### What you should do
Looking at the listing below, retype exactly the lines starting at the one containing "The mushroom/purple ended" and ending at the one containing "The second view gained the pyramid/green", both included, and nothing else.
>>>>
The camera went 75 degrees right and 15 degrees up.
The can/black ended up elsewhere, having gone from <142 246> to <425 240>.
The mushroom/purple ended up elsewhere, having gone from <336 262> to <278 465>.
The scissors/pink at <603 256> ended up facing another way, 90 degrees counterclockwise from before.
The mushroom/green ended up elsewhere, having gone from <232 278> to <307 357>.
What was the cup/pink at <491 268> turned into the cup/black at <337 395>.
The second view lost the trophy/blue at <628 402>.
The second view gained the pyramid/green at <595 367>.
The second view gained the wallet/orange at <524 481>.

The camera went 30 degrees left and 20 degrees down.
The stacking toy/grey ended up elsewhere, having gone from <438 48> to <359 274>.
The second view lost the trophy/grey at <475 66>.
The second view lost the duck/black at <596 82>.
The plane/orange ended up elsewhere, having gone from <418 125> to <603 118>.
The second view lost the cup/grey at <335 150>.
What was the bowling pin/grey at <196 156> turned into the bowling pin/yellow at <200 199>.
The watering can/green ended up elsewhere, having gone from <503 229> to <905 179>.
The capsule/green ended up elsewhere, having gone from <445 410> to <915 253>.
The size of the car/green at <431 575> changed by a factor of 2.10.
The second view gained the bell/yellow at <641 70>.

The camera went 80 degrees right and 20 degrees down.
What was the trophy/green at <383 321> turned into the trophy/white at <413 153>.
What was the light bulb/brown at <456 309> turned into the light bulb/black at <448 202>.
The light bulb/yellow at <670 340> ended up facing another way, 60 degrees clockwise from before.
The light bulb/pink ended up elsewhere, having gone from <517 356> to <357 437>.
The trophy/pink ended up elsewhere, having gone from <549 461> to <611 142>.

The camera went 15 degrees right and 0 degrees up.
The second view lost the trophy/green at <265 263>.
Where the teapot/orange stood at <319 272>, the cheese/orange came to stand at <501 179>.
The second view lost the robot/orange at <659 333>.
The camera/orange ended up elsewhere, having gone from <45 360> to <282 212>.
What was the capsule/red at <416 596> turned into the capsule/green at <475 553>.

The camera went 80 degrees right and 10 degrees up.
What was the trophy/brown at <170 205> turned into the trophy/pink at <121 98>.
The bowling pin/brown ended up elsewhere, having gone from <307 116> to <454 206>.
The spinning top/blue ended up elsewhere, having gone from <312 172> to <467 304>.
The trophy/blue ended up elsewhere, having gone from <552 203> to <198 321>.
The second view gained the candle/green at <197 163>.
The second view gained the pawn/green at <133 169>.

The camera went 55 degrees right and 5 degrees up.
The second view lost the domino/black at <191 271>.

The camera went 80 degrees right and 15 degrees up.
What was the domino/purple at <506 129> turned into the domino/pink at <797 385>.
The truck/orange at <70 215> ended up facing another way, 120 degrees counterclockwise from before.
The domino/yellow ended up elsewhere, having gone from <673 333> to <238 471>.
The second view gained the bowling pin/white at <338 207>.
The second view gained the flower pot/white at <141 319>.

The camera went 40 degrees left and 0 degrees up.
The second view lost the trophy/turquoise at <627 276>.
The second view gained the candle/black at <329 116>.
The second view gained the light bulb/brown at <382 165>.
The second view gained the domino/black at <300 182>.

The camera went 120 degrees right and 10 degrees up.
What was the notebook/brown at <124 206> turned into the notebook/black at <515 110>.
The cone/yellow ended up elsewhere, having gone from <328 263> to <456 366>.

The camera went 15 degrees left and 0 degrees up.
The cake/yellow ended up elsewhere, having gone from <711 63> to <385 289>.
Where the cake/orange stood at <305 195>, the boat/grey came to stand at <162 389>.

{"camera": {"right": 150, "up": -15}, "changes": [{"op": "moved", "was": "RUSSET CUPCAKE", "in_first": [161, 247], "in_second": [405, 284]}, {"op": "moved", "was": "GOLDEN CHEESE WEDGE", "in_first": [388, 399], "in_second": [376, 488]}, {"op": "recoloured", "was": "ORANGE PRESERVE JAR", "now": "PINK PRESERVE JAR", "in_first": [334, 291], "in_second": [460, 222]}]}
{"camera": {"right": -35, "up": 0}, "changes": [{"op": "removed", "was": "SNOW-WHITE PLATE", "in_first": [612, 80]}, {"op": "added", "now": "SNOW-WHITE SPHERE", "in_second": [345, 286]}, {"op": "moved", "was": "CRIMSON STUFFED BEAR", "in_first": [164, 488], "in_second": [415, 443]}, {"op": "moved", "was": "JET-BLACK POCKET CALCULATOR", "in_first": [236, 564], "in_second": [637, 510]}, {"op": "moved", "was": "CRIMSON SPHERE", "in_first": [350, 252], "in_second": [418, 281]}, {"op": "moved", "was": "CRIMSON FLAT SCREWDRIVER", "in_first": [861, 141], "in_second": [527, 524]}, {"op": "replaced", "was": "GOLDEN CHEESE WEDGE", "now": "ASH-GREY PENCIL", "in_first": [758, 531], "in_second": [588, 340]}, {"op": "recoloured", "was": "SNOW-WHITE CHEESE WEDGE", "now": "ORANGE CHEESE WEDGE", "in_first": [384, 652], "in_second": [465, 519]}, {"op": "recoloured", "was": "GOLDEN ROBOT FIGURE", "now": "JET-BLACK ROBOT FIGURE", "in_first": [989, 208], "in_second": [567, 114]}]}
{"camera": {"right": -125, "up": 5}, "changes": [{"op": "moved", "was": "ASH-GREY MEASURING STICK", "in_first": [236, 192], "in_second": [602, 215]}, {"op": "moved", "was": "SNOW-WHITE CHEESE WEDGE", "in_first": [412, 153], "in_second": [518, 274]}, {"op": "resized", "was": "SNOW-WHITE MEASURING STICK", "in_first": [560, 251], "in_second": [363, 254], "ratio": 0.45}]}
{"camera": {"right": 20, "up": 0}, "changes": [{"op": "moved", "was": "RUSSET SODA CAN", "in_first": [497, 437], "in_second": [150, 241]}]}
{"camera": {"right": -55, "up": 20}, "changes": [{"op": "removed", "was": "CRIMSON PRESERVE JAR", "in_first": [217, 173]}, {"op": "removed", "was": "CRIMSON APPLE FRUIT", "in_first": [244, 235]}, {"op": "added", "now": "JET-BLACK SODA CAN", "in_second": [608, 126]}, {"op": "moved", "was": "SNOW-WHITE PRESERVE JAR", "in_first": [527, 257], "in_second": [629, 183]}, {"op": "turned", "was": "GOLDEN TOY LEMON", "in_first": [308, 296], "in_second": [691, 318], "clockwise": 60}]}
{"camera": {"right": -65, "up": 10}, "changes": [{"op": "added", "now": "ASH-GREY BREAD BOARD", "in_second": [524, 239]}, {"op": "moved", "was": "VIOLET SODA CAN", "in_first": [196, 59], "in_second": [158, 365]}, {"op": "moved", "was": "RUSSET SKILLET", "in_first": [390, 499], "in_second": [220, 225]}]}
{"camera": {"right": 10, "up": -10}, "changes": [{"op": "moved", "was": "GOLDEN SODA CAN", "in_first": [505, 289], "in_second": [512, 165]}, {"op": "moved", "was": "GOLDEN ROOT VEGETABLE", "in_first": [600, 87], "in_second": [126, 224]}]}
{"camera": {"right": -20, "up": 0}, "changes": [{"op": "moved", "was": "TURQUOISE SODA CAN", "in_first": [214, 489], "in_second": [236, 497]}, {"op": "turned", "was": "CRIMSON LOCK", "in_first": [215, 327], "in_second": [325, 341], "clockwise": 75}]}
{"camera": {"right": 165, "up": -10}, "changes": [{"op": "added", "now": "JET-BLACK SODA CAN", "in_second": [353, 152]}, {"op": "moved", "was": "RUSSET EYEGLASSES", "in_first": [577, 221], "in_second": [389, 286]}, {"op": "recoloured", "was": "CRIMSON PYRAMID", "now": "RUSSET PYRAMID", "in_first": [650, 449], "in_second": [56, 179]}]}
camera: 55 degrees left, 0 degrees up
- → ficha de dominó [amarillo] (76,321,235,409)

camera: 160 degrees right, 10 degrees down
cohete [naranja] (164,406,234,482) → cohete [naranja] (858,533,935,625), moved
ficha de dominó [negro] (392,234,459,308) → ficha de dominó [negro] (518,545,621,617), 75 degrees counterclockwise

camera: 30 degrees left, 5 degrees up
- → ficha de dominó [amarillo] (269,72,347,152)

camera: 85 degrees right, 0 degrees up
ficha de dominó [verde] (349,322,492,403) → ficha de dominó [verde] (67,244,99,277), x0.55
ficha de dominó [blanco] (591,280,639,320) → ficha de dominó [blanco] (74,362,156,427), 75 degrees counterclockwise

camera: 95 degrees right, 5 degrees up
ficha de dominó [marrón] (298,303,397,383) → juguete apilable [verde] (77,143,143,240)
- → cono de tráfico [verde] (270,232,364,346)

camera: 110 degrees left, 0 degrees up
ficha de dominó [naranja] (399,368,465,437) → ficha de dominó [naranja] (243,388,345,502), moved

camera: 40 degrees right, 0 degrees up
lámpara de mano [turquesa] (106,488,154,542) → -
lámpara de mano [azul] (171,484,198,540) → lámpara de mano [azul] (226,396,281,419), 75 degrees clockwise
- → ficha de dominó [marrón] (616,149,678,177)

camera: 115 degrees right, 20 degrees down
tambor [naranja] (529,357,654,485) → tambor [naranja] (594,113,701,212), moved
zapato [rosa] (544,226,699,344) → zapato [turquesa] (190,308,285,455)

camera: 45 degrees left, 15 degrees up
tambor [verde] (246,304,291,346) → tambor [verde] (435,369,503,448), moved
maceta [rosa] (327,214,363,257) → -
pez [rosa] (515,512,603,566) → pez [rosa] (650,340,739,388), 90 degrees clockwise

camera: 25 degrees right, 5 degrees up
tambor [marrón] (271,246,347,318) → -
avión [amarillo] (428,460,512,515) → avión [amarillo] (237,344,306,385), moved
<<<<
### Exercise solution
The mushroom/purple ended up elsewhere, having gone from <336 262> to <278 465>.
The scissors/pink at <603 256> ended up facing another way, 90 degrees counterclockwise from before.
The mushroom/green ended up elsewhere, having gone from <232 278> to <307 357>.
What was the cup/pink at <491 268> turned into the cup/black at <337 395>.
The second view lost the trophy/blue at <628 402>.
The second view gained the pyramid/green at <595 367>.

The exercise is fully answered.